Stored data:
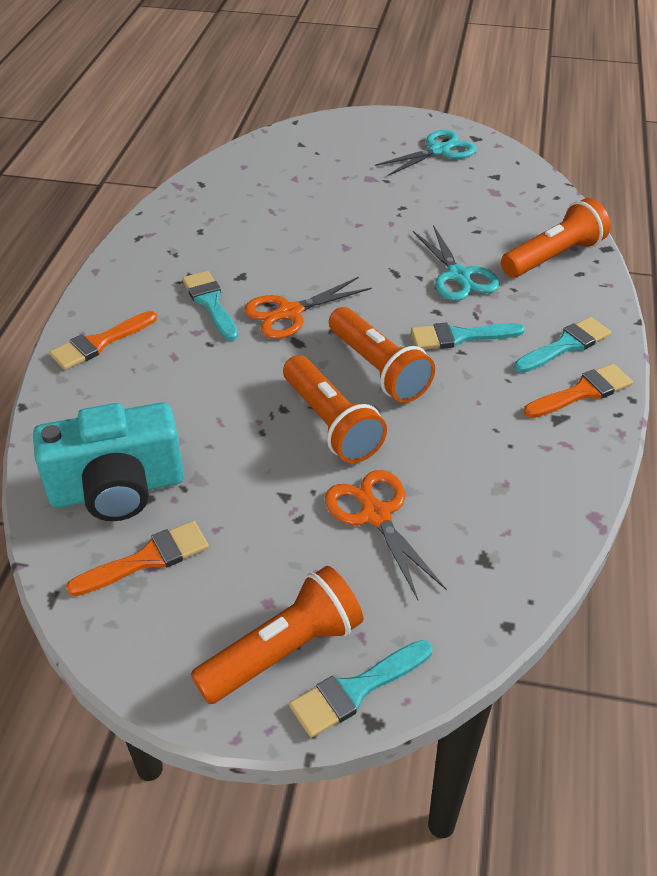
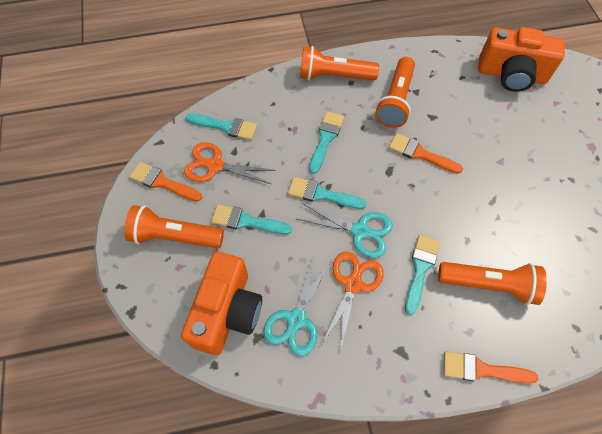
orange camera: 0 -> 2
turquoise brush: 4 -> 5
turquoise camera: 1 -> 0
--
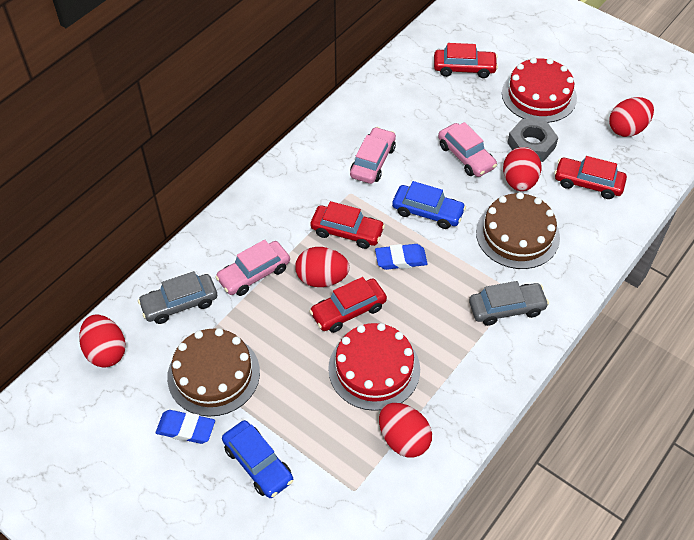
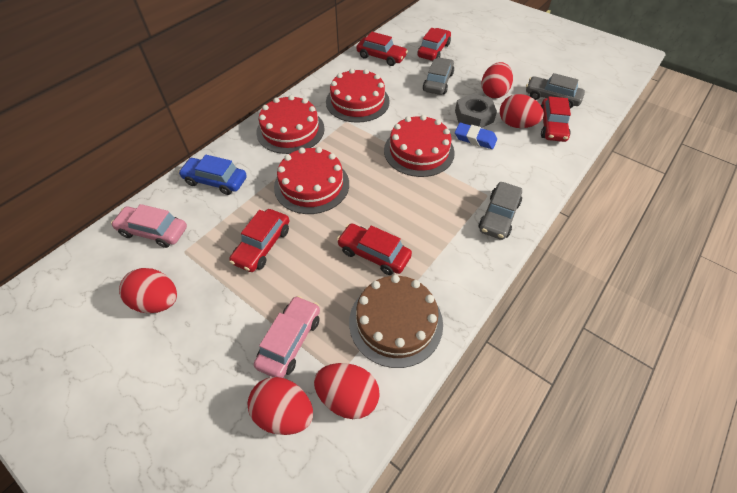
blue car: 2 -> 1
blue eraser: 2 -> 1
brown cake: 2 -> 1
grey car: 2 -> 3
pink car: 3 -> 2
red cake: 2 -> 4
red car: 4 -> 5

Problem description: From the material above, set down exactly the lines starting at the one with "brown cake: 2 -> 1" and ending at the one with "red car: 4 -> 5", end lines included.

Task response:
brown cake: 2 -> 1
grey car: 2 -> 3
pink car: 3 -> 2
red cake: 2 -> 4
red car: 4 -> 5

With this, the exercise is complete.